* To be done *
Write out every line of the material below word for word, in the same order.

* Collected data entries *
****************
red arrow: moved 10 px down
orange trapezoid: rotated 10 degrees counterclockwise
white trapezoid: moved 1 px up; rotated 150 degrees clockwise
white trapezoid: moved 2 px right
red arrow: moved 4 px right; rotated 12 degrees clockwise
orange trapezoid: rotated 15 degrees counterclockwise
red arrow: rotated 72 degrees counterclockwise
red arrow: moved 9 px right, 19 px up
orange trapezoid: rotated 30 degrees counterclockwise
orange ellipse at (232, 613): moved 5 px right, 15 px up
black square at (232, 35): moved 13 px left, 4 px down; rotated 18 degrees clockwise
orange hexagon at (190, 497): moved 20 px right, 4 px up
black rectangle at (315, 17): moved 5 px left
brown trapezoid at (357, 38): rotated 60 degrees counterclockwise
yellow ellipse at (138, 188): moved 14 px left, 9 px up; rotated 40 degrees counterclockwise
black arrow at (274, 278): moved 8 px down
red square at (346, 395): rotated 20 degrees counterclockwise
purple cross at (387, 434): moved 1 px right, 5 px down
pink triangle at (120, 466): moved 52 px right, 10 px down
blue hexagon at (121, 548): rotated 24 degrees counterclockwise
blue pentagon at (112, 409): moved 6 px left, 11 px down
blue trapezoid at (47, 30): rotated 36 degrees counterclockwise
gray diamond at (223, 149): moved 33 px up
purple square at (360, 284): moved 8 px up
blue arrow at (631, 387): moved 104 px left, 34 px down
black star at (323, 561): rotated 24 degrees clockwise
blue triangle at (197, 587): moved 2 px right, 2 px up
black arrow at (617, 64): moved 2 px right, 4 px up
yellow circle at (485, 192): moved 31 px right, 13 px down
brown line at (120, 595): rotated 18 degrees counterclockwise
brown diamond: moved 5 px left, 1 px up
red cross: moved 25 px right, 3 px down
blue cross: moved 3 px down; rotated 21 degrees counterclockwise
****************
* Answer to this problem *
red arrow: moved 10 px down
orange trapezoid: rotated 10 degrees counterclockwise
white trapezoid: moved 1 px up; rotated 150 degrees clockwise
white trapezoid: moved 2 px right
red arrow: moved 4 px right; rotated 12 degrees clockwise
orange trapezoid: rotated 15 degrees counterclockwise
red arrow: rotated 72 degrees counterclockwise
red arrow: moved 9 px right, 19 px up
orange trapezoid: rotated 30 degrees counterclockwise
orange ellipse at (232, 613): moved 5 px right, 15 px up
black square at (232, 35): moved 13 px left, 4 px down; rotated 18 degrees clockwise
orange hexagon at (190, 497): moved 20 px right, 4 px up
black rectangle at (315, 17): moved 5 px left
brown trapezoid at (357, 38): rotated 60 degrees counterclockwise
yellow ellipse at (138, 188): moved 14 px left, 9 px up; rotated 40 degrees counterclockwise
black arrow at (274, 278): moved 8 px down
red square at (346, 395): rotated 20 degrees counterclockwise
purple cross at (387, 434): moved 1 px right, 5 px down
pink triangle at (120, 466): moved 52 px right, 10 px down
blue hexagon at (121, 548): rotated 24 degrees counterclockwise
blue pentagon at (112, 409): moved 6 px left, 11 px down
blue trapezoid at (47, 30): rotated 36 degrees counterclockwise
gray diamond at (223, 149): moved 33 px up
purple square at (360, 284): moved 8 px up
blue arrow at (631, 387): moved 104 px left, 34 px down
black star at (323, 561): rotated 24 degrees clockwise
blue triangle at (197, 587): moved 2 px right, 2 px up
black arrow at (617, 64): moved 2 px right, 4 px up
yellow circle at (485, 192): moved 31 px right, 13 px down
brown line at (120, 595): rotated 18 degrees counterclockwise
brown diamond: moved 5 px left, 1 px up
red cross: moved 25 px right, 3 px down
blue cross: moved 3 px down; rotated 21 degrees counterclockwise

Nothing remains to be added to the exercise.